▸ Instructions for the task
Only the lines from the one containing "brown arrow: (38, 745)" to the end of the material belong in your answer. Please copy them word for word.

▸ Records for this exercise
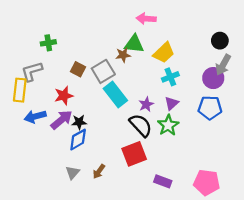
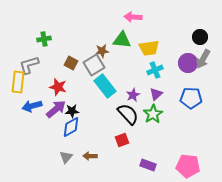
yellow trapezoid: (164, 53) -> (149, 48), turned 35
brown star: (123, 55) -> (102, 51), moved
purple circle: (213, 78) -> (188, 63), moved
red star: (64, 96) -> (58, 87), turned 30
red square: (134, 154) -> (122, 140), size x0.6
brown arrow: (99, 171) -> (90, 156), turned 56

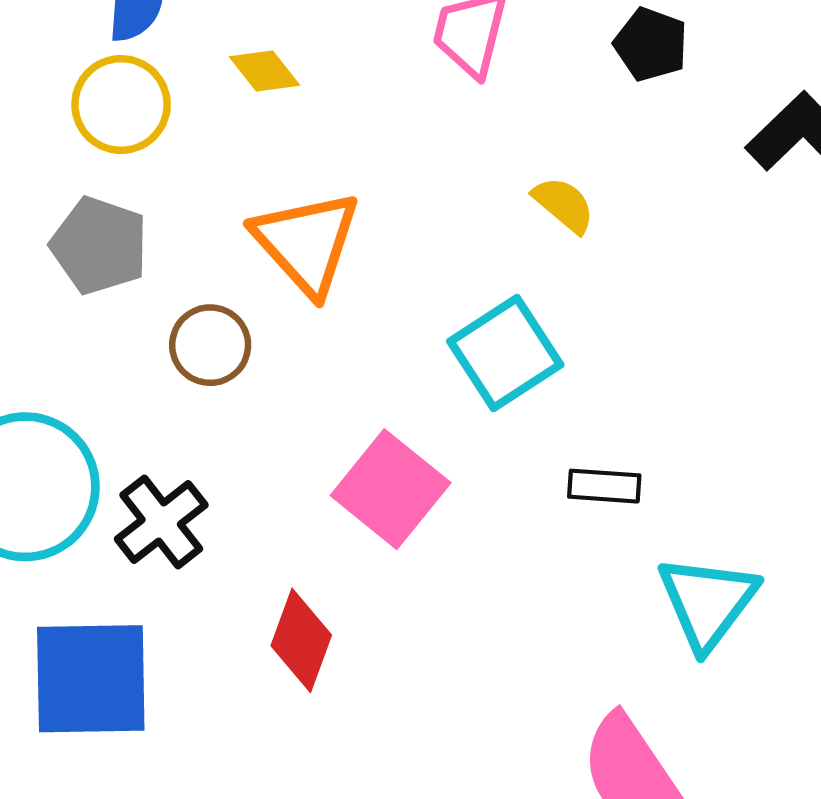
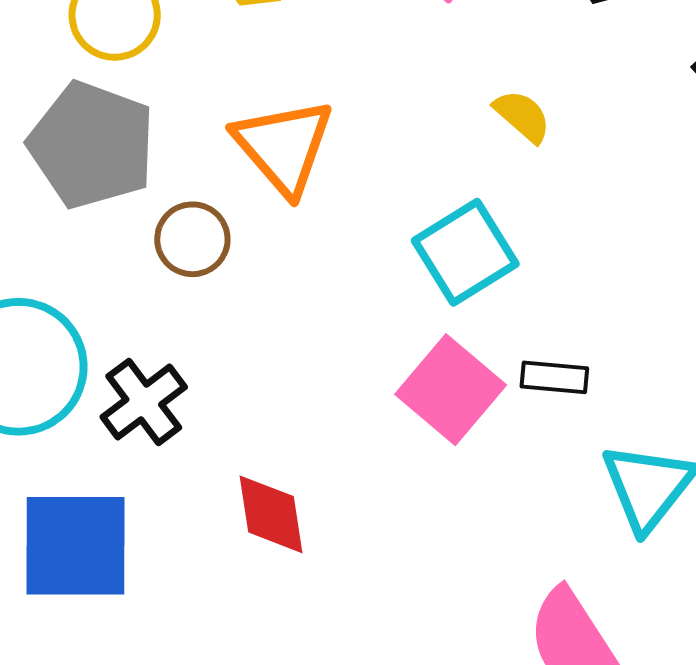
gray pentagon: (99, 246) -> (92, 145), size x1.4
pink square: (391, 489) -> (451, 390), moved
red diamond: (301, 640) -> (271, 514), turned -30

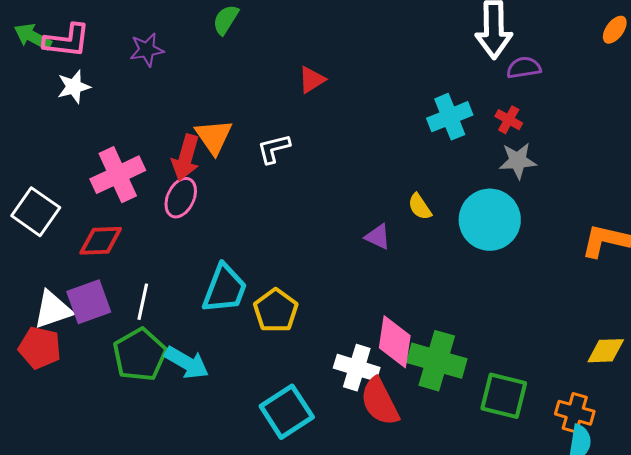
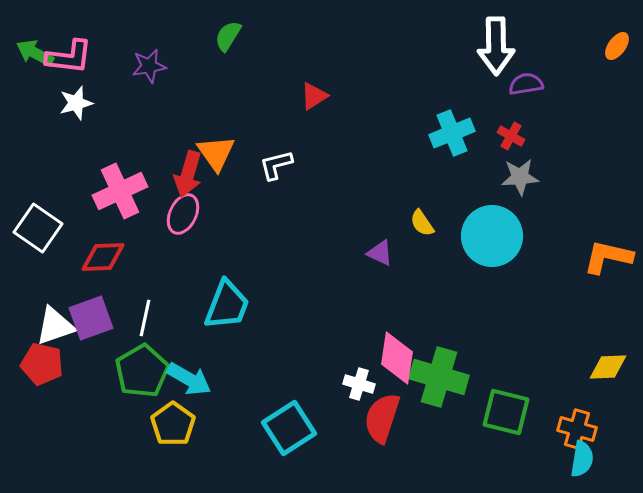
yellow pentagon: (276, 311) -> (173, 424), moved
white cross: (357, 368) -> (359, 384), size x0.7
red semicircle: (380, 402) -> (382, 418), turned 45

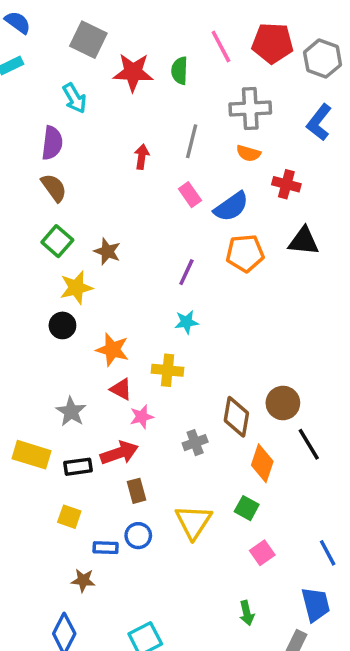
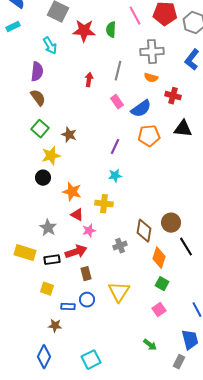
green square: (247, 508) -> (162, 284), moved
green arrow: (247, 613) -> (150, 345), turned -40

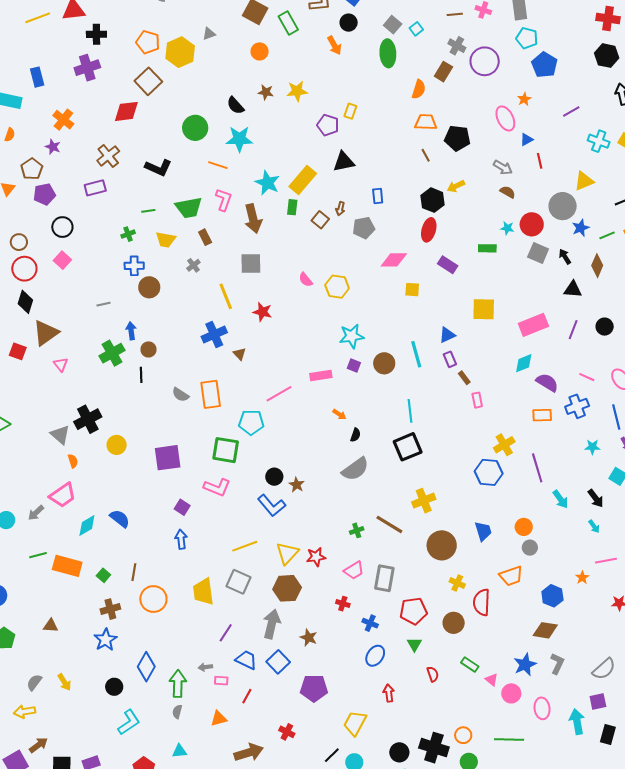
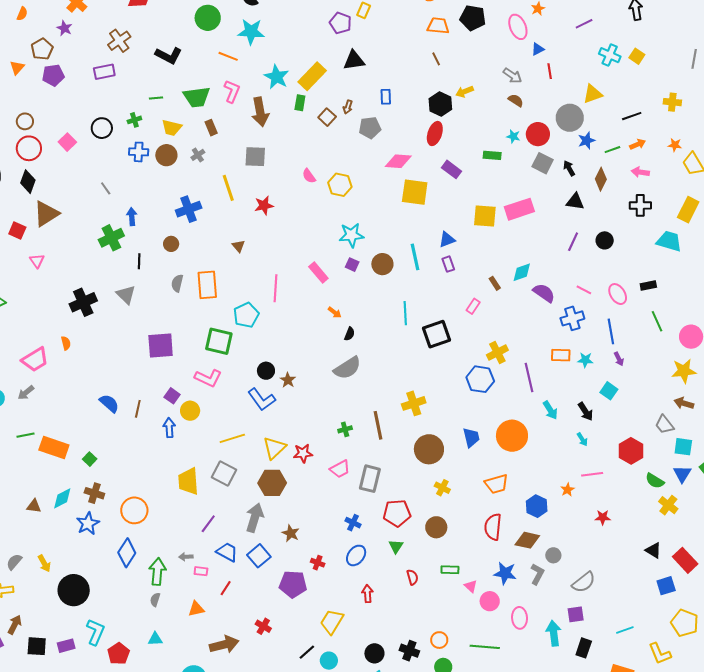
black pentagon: (457, 138) -> (473, 18), moved
black circle: (62, 227) -> (102, 128), moved
brown circle: (149, 287) -> (166, 155), moved
yellow square: (412, 290) -> (415, 192), size x1.8
gray line: (104, 304) -> (106, 188), turned 64
red star: (262, 312) -> (264, 206), turned -30
pink rectangle: (533, 325) -> (519, 209), moved
blue cross: (214, 334) -> (189, 209), moved
brown circle: (149, 349) -> (171, 244), moved
pink triangle: (61, 364) -> (37, 261), moved
pink rectangle: (321, 376) -> (318, 273), turned 55
brown rectangle: (464, 378) -> (495, 283), moved
pink line: (279, 394) -> (276, 288), turned -60
gray semicircle: (180, 395) -> (177, 283), turned 66
pink rectangle: (477, 400) -> (473, 306), turned 42
orange rectangle: (542, 415) -> (561, 355), moved
cyan pentagon: (251, 422) -> (246, 315), turned -30
gray triangle: (60, 435) -> (126, 295), moved
yellow circle: (117, 445) -> (190, 411), moved
black square: (408, 447) -> (436, 334), moved
pink trapezoid: (63, 495) -> (35, 360), moved
brown line: (389, 524) -> (378, 425), turned 44
cyan diamond: (87, 526) -> (62, 498), moved
orange circle: (524, 527) -> (512, 436), size x1.8
gray circle: (530, 548) -> (553, 555), moved
brown line: (134, 572) -> (138, 409), moved
orange circle: (153, 599) -> (134, 510), moved
red semicircle: (482, 602) -> (493, 527), moved
red cross: (343, 604) -> (318, 563), moved
brown cross: (110, 609) -> (94, 493), turned 30
green rectangle: (470, 665) -> (450, 570), turned -36
blue star: (525, 665) -> (505, 573), turned 30
black circle: (114, 687) -> (74, 590), moved, size x1.8
cyan L-shape: (129, 722) -> (96, 632), moved, turned -36
brown arrow: (38, 745) -> (15, 625), turned -30
black cross: (434, 748) -> (409, 651), size x0.7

▸ Result below
brown arrow: (38, 745) -> (15, 625), turned -30
black cross: (434, 748) -> (409, 651), size x0.7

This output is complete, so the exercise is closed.